◆ **TASK PROMPT**
Below are the entries to work from; restate word for word the portion that opens with the line containing "bomidel (brown) 478 443 -> none" and closes with the line containing "moved: purple cone", keeping both.

== RECORDED DATA ==

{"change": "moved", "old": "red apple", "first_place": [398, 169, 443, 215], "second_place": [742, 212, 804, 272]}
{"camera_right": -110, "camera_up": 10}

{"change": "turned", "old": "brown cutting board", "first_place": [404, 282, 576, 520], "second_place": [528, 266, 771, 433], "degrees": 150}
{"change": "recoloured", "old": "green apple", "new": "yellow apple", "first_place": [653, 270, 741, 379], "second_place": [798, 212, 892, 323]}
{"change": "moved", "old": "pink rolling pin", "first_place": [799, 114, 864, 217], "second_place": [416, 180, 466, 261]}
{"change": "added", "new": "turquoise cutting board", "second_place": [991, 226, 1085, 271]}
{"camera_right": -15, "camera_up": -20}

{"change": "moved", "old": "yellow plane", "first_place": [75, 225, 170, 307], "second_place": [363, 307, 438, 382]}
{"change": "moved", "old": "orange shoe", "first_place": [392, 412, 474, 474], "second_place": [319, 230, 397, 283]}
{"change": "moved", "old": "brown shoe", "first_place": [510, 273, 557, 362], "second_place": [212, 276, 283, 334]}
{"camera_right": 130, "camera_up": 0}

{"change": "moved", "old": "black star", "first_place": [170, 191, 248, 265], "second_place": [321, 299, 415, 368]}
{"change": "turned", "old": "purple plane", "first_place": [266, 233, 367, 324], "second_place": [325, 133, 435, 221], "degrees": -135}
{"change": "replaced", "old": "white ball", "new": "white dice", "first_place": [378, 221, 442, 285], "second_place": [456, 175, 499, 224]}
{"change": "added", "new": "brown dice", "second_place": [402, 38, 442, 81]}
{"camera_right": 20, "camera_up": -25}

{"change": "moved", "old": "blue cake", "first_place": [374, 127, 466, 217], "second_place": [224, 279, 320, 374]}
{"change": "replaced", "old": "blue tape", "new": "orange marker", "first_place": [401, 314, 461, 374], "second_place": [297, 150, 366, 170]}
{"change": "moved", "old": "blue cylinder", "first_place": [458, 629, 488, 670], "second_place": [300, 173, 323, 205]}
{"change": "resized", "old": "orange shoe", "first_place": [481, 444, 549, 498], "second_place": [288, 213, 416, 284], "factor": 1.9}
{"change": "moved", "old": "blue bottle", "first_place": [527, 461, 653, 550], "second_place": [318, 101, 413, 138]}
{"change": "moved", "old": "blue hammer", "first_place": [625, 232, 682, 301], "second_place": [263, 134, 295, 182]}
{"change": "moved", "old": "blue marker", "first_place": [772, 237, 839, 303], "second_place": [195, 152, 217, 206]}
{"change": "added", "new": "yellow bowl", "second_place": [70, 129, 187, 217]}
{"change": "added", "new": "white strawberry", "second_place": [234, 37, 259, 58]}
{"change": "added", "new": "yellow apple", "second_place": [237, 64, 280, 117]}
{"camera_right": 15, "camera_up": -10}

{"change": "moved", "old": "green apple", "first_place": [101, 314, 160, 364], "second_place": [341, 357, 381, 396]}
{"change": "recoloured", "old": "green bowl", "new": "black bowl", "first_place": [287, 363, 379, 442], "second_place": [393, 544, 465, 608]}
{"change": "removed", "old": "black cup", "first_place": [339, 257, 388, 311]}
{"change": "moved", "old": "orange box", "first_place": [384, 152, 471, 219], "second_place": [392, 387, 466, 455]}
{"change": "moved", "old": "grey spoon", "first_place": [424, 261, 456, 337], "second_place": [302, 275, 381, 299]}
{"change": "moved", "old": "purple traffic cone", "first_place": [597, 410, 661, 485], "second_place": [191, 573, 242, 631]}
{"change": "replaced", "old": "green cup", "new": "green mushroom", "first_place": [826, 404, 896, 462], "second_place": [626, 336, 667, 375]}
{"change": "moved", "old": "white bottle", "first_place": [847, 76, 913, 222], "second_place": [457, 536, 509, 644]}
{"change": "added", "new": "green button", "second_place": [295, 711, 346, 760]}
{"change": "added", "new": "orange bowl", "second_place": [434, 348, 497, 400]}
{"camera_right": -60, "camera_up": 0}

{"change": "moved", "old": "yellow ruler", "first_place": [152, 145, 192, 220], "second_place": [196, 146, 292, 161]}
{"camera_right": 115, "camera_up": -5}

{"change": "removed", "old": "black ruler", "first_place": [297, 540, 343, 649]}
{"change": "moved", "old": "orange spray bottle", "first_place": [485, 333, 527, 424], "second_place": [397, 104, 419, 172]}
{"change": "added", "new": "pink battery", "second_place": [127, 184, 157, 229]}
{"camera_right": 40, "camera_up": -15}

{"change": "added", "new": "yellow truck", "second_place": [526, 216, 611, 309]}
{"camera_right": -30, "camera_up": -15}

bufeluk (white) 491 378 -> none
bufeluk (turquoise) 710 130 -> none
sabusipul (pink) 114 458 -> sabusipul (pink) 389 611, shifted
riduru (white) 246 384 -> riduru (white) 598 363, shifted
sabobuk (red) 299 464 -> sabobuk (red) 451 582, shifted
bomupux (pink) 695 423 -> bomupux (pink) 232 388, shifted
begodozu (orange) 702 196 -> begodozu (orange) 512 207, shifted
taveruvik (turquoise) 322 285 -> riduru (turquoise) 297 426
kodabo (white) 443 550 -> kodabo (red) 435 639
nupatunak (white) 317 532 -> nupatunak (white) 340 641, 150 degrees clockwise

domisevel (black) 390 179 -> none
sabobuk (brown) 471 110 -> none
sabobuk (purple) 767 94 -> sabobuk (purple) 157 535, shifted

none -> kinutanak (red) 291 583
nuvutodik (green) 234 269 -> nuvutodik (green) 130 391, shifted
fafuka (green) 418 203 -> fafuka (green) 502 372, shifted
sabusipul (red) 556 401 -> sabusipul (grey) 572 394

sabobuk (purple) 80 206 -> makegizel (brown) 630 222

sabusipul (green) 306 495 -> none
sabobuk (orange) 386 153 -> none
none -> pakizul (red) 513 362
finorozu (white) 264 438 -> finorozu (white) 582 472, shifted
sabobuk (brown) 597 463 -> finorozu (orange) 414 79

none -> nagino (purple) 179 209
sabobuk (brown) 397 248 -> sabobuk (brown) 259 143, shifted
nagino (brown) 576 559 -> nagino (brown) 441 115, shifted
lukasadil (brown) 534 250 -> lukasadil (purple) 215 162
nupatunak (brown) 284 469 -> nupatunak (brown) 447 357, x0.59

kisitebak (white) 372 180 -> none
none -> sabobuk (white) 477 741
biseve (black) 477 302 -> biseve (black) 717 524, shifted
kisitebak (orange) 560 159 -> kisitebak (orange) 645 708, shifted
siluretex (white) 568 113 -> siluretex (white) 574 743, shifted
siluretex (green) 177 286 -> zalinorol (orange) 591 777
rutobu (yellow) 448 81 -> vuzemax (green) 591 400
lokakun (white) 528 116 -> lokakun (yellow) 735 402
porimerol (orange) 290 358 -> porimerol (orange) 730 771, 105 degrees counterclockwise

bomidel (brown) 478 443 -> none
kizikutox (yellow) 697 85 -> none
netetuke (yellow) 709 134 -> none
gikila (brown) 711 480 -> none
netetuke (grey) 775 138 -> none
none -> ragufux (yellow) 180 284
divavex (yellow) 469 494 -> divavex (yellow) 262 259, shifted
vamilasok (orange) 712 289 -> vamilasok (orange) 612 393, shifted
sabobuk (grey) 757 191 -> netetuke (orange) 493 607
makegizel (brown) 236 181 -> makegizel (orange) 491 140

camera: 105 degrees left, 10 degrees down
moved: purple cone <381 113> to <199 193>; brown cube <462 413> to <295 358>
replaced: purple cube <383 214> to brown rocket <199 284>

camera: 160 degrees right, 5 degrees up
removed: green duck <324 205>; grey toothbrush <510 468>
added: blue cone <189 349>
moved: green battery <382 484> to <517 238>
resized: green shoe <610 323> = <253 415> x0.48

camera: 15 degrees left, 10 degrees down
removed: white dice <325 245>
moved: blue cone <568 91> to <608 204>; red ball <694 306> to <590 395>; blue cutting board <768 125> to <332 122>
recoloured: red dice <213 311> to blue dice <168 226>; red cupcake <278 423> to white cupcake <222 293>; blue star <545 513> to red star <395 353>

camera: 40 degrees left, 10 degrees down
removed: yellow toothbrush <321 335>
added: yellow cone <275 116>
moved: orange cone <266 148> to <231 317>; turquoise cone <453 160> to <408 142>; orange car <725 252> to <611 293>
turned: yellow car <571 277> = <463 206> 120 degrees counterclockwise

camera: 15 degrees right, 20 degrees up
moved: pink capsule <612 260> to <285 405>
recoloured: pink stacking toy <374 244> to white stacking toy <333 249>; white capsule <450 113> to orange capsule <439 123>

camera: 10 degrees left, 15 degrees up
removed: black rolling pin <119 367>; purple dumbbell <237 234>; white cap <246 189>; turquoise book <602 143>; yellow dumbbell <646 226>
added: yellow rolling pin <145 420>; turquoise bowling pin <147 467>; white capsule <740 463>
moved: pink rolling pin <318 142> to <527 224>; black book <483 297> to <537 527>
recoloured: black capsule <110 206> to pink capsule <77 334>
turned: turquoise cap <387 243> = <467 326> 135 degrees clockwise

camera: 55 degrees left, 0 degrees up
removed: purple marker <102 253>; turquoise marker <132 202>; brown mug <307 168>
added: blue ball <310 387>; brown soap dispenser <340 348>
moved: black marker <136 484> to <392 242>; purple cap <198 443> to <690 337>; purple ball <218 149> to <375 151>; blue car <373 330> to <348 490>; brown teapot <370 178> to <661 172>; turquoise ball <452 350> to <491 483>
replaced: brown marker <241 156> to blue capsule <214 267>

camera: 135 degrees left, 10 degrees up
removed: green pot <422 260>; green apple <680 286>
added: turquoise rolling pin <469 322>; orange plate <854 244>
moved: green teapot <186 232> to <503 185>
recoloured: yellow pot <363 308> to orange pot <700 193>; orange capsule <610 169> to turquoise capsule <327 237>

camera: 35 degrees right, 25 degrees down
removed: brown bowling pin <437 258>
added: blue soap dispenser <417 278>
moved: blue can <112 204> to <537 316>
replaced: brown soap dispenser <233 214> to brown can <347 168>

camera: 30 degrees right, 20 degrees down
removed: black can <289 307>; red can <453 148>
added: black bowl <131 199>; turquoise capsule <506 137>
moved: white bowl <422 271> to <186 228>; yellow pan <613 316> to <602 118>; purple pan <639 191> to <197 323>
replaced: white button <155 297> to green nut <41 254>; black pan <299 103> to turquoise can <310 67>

===

◆ **OUTPUT OF THE TASK**
bomidel (brown) 478 443 -> none
kizikutox (yellow) 697 85 -> none
netetuke (yellow) 709 134 -> none
gikila (brown) 711 480 -> none
netetuke (grey) 775 138 -> none
none -> ragufux (yellow) 180 284
divavex (yellow) 469 494 -> divavex (yellow) 262 259, shifted
vamilasok (orange) 712 289 -> vamilasok (orange) 612 393, shifted
sabobuk (grey) 757 191 -> netetuke (orange) 493 607
makegizel (brown) 236 181 -> makegizel (orange) 491 140

camera: 105 degrees left, 10 degrees down
moved: purple cone <381 113> to <199 193>; brown cube <462 413> to <295 358>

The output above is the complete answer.